**EXERCISE**:
Please return every line from the entries that has the string "orange" in it.

————————

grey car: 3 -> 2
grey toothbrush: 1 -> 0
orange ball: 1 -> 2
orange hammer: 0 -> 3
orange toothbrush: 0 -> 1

————————

**ANSWER TO THE PROBLEM**:
orange ball: 1 -> 2
orange hammer: 0 -> 3
orange toothbrush: 0 -> 1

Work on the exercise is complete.